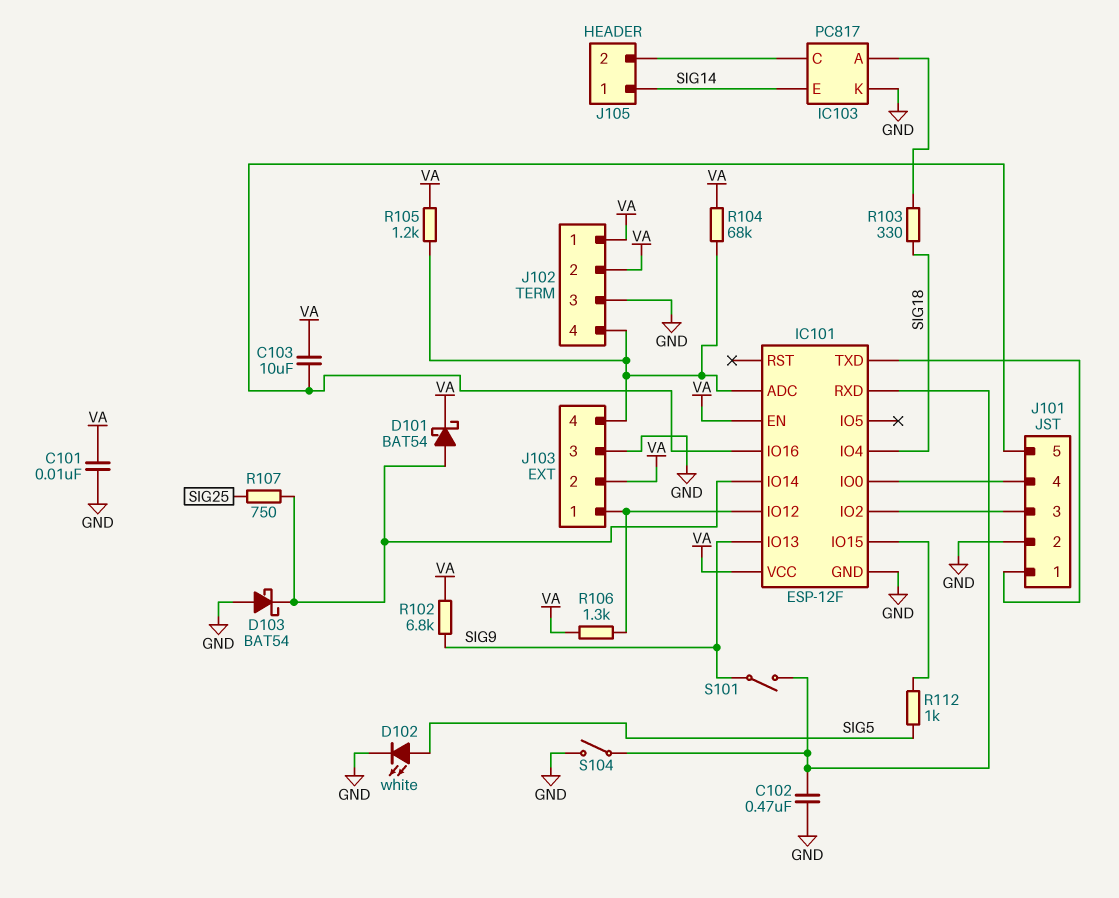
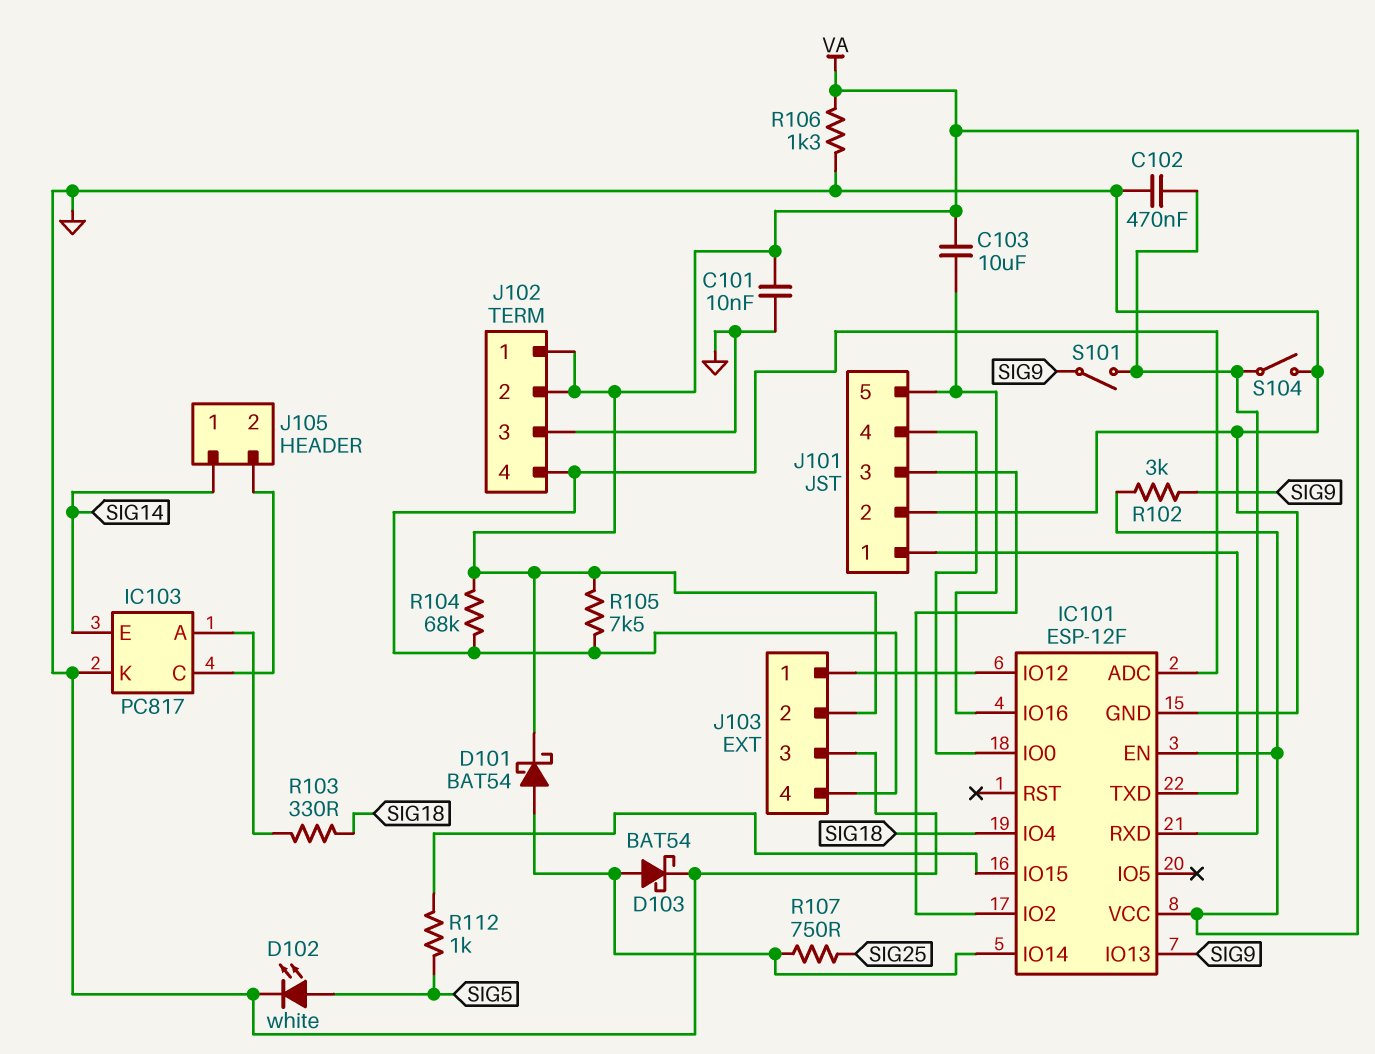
D103: schottky BAT54 (A GND, K IC101/IO14) -> schottky BAT54 (A IC101/IO14, K GND)
R102: 6.8k (SIG9, VA) -> 3k (SIG9, VA)
R105: 1.2k (IC101/ADC, VA) -> 7.5k (IC101/ADC, VA)
R106: 1.3k (IC101/IO12, VA) -> 1.3k (GND, VA)

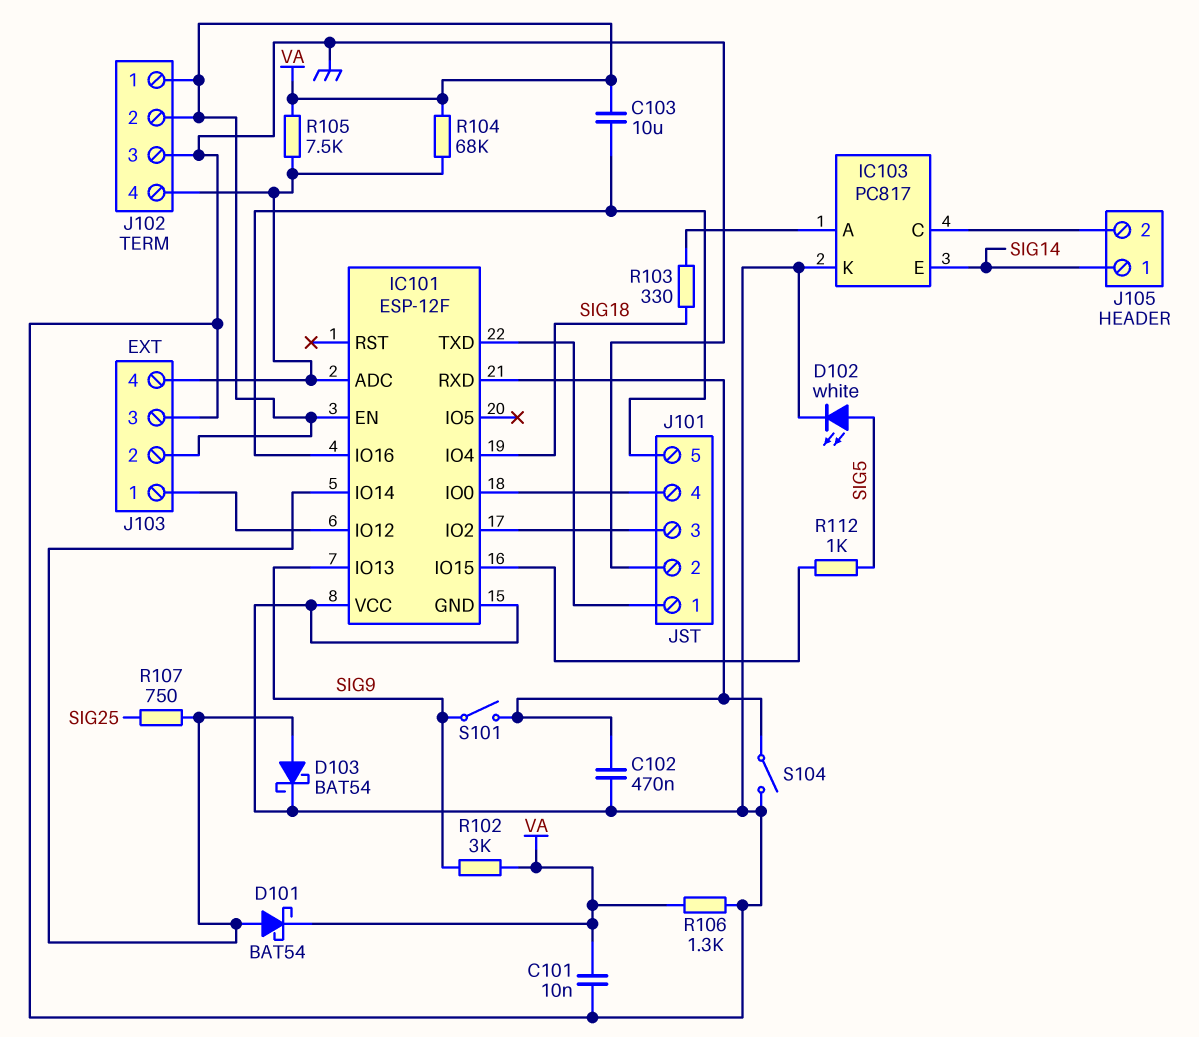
IC101 pin VCC: VA -> GND

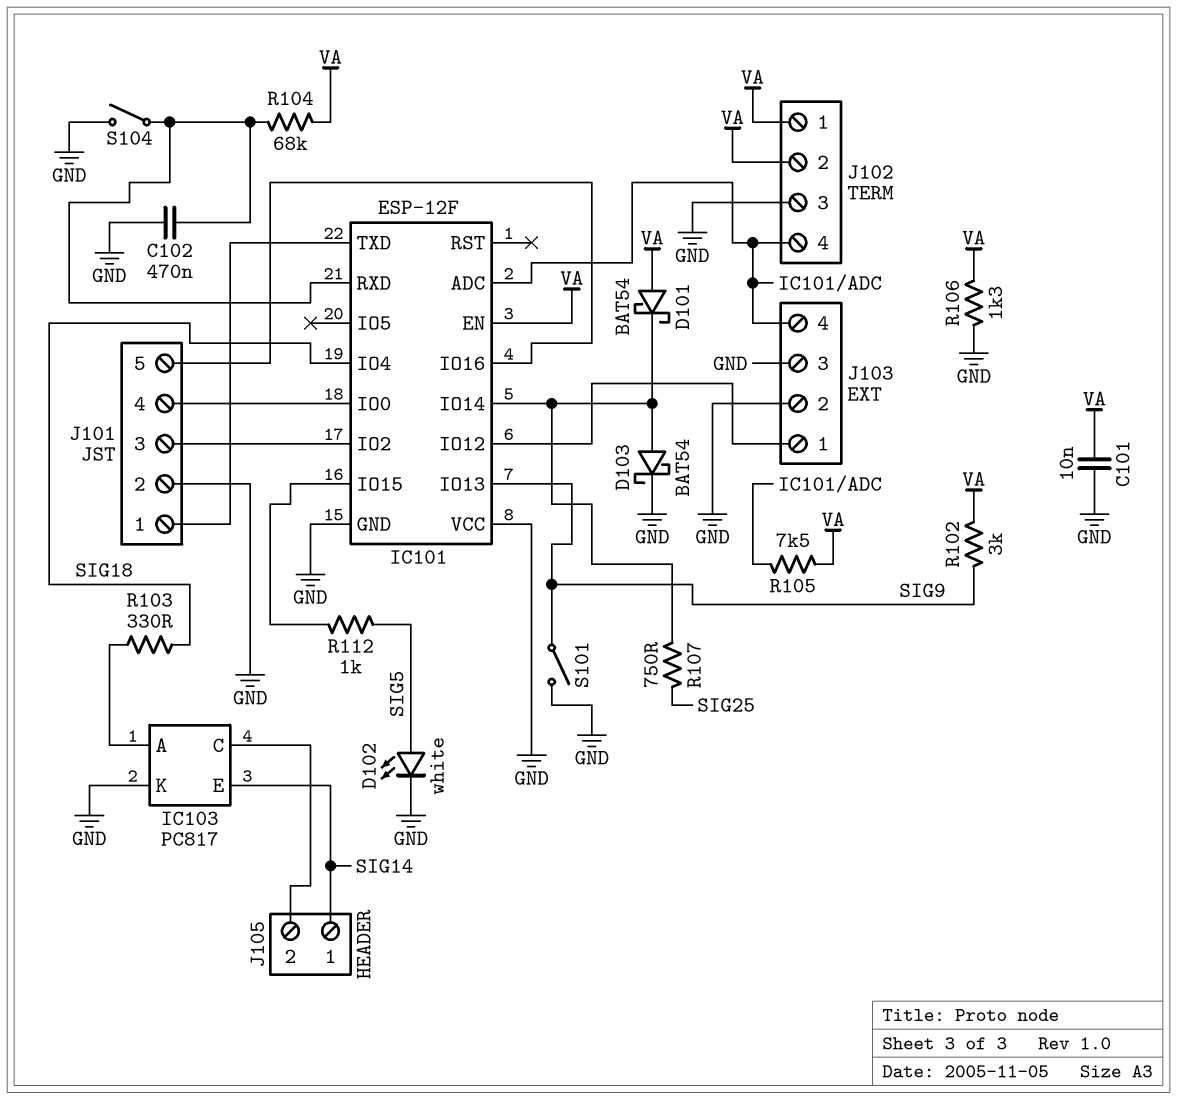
C103: 10uF (IC101/IO16, VA) -> none
D101: schottky BAT54 (A IC101/IO14, K VA) -> schottky BAT54 (A VA, K IC101/IO14)
J103 pin 2: VA -> GND
R104: 68k (IC101/ADC, VA) -> 68k (IC101/RXD, VA)
S101: switch (IC101/RXD, SIG9) -> switch (GND, SIG9)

### Work to be completed
The whole listing should be restated word for word, with no pictures.

### Exercise solution
D103: schottky BAT54 (A GND, K IC101/IO14) -> schottky BAT54 (A IC101/IO14, K GND)
R102: 6.8k (SIG9, VA) -> 3k (SIG9, VA)
R105: 1.2k (IC101/ADC, VA) -> 7.5k (IC101/ADC, VA)
R106: 1.3k (IC101/IO12, VA) -> 1.3k (GND, VA)

IC101 pin VCC: VA -> GND

C103: 10uF (IC101/IO16, VA) -> none
D101: schottky BAT54 (A IC101/IO14, K VA) -> schottky BAT54 (A VA, K IC101/IO14)
J103 pin 2: VA -> GND
R104: 68k (IC101/ADC, VA) -> 68k (IC101/RXD, VA)
S101: switch (IC101/RXD, SIG9) -> switch (GND, SIG9)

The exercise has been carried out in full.